* Task to carry out *
Among the entries below, one line contains "orange hammer [333,261,405,299]" and another contains "none -> blue hat [415,35,540,143]". Transcribe those two lines and every line between them, exactly.

* Collection entries *
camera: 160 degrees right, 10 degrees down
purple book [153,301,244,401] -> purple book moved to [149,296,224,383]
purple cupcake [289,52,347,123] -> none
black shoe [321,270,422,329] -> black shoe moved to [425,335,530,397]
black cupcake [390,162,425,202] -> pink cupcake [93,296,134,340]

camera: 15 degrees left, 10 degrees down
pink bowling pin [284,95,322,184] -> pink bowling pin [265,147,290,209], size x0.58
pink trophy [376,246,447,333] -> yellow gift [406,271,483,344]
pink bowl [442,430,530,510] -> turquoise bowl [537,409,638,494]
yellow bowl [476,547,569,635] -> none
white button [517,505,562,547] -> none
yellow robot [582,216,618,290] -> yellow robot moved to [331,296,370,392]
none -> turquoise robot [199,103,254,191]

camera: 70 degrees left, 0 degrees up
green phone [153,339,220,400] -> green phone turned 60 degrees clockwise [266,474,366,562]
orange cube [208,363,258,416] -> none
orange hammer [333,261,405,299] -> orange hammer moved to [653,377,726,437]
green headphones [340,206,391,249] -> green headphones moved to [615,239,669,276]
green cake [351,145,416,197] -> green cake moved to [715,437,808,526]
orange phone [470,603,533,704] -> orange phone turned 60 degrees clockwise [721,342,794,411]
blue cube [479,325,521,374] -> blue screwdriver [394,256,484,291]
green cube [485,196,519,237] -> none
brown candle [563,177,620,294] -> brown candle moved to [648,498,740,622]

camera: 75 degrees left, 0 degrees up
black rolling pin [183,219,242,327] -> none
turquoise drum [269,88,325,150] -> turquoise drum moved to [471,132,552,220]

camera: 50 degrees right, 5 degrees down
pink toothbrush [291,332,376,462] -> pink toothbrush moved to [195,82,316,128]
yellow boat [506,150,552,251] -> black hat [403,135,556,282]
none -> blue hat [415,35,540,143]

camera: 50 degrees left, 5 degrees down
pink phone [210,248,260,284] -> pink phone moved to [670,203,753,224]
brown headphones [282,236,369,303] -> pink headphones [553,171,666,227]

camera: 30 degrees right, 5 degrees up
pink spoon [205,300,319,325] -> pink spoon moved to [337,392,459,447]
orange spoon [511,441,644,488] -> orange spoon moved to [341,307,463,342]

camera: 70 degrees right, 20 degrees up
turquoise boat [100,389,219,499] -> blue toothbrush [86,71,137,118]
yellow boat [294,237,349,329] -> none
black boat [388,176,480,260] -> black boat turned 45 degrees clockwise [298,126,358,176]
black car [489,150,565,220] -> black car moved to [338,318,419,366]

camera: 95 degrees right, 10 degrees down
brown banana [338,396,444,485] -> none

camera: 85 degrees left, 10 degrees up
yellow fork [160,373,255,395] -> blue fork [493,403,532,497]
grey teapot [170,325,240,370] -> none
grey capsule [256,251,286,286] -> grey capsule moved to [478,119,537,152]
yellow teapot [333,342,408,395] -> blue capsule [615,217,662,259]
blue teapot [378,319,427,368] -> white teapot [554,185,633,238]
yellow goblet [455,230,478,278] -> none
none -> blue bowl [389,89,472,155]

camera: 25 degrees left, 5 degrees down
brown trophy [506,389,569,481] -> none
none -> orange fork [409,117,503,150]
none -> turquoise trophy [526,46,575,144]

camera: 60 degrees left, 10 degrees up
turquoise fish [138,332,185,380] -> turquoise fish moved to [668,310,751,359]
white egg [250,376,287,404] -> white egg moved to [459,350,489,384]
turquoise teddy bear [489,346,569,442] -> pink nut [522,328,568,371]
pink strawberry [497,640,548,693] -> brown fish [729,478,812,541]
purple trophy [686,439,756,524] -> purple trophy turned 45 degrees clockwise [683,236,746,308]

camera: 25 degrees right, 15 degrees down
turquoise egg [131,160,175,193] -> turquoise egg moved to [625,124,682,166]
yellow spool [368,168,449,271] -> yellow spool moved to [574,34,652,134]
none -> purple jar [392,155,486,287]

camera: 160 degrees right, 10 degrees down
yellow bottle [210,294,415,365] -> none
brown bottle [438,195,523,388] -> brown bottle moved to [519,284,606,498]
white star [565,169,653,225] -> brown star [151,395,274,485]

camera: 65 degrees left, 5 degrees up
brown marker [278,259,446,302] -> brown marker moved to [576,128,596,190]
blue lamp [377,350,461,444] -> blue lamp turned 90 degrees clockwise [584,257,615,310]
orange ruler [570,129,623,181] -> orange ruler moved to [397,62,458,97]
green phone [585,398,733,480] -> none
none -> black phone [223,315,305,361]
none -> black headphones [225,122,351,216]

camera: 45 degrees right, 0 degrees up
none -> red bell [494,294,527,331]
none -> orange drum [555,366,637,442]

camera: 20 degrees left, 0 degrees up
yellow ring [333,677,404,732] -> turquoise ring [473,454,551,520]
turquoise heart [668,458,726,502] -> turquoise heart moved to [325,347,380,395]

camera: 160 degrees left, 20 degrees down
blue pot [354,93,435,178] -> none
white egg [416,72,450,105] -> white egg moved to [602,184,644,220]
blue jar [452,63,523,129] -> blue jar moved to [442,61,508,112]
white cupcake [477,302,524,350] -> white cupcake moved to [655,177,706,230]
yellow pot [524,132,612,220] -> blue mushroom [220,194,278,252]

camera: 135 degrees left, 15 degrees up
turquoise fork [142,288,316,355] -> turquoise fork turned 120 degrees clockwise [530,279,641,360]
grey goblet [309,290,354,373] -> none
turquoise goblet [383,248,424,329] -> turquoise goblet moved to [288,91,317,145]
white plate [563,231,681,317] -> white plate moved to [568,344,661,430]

* Answer section *
orange hammer [333,261,405,299] -> orange hammer moved to [653,377,726,437]
green headphones [340,206,391,249] -> green headphones moved to [615,239,669,276]
green cake [351,145,416,197] -> green cake moved to [715,437,808,526]
orange phone [470,603,533,704] -> orange phone turned 60 degrees clockwise [721,342,794,411]
blue cube [479,325,521,374] -> blue screwdriver [394,256,484,291]
green cube [485,196,519,237] -> none
brown candle [563,177,620,294] -> brown candle moved to [648,498,740,622]

camera: 75 degrees left, 0 degrees up
black rolling pin [183,219,242,327] -> none
turquoise drum [269,88,325,150] -> turquoise drum moved to [471,132,552,220]

camera: 50 degrees right, 5 degrees down
pink toothbrush [291,332,376,462] -> pink toothbrush moved to [195,82,316,128]
yellow boat [506,150,552,251] -> black hat [403,135,556,282]
none -> blue hat [415,35,540,143]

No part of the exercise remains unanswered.